**About this exercise**:
A single number is the answer: how many lines of the data hold "degrees"?

**Records for this task**:
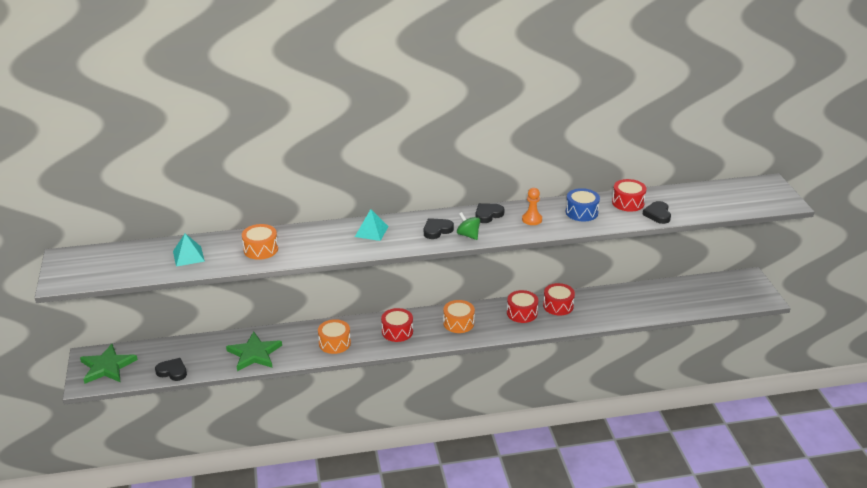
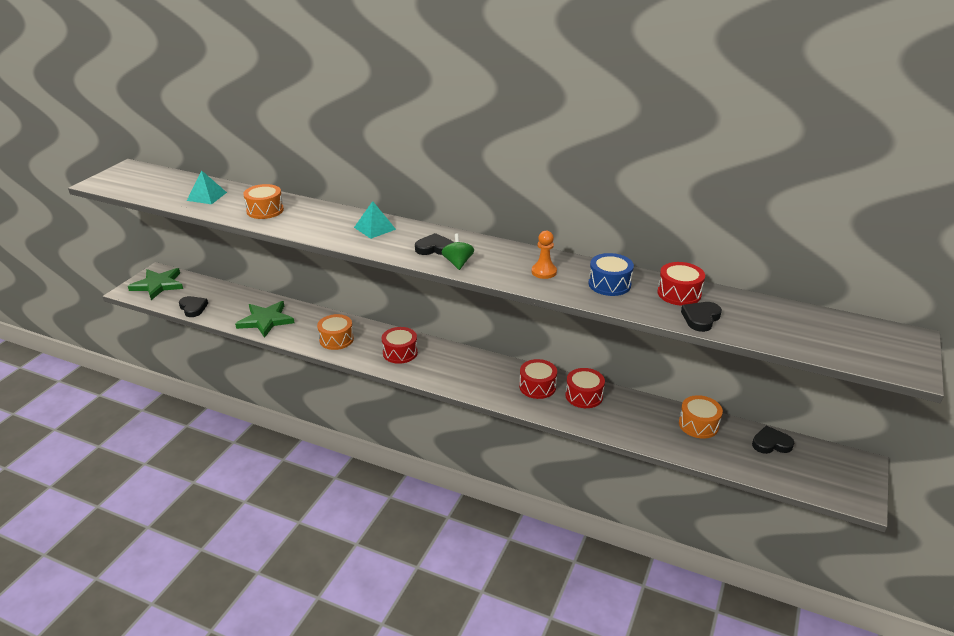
camera: 35 degrees right, 0 degrees up
(458, 323) = (464, 369): orange drum -> orange drum (698, 425)
(488, 215) = (504, 252): black heart -> black heart (771, 443)

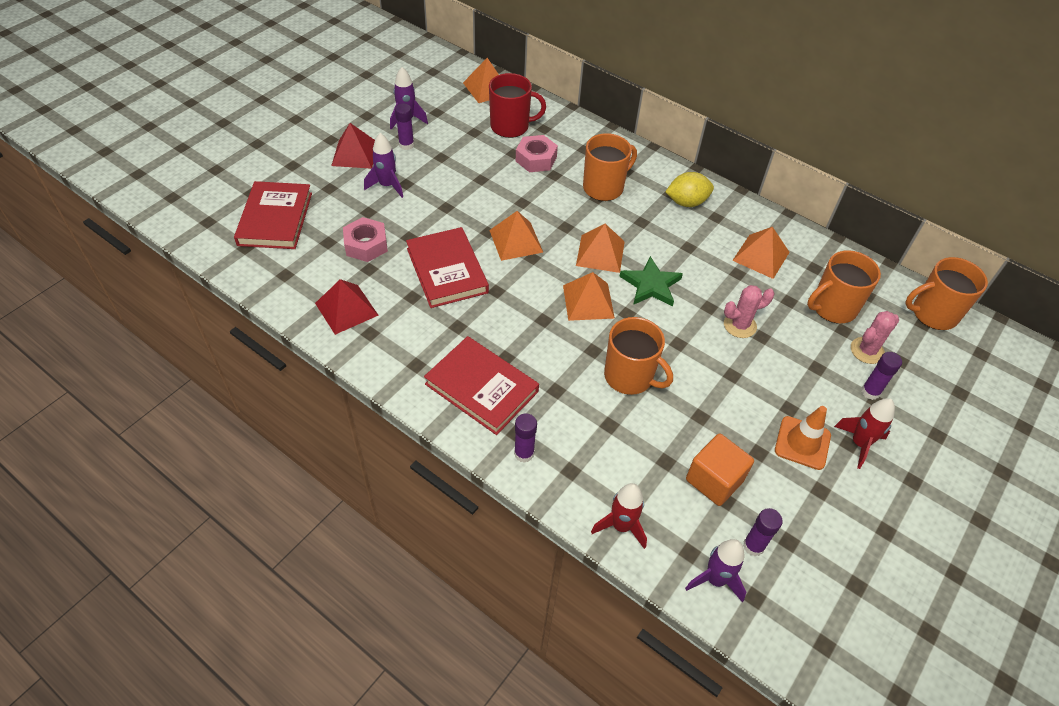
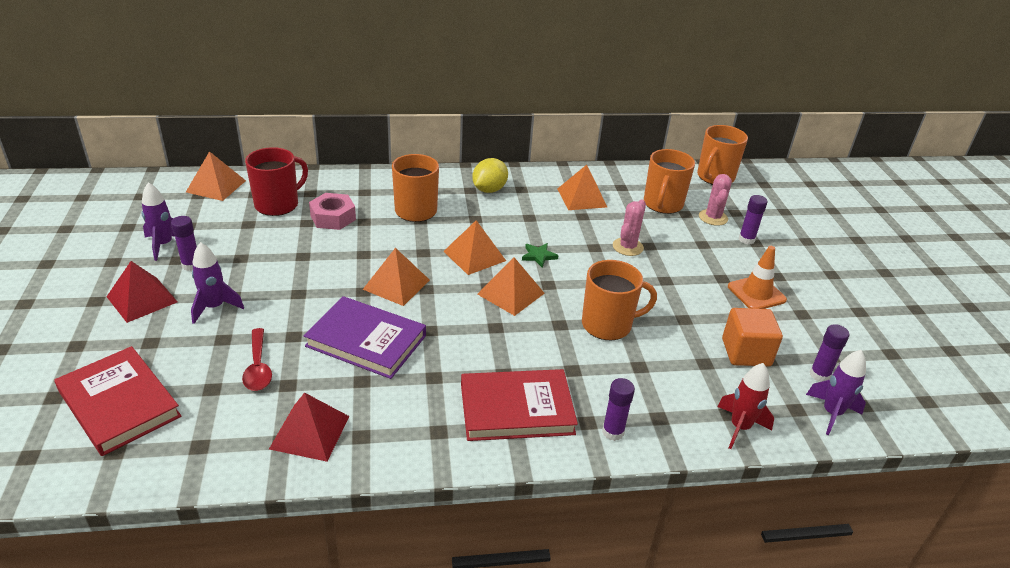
camera: 45 degrees left, 15 degrees down
(366, 245) = (258, 367): pink nut -> red spoon
(447, 270) = (366, 341): red book -> purple book
(651, 285) = (539, 256): green star -> green star, size x0.59
(859, 444) = (782, 272): red rocket -> none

**Exercise result**:
2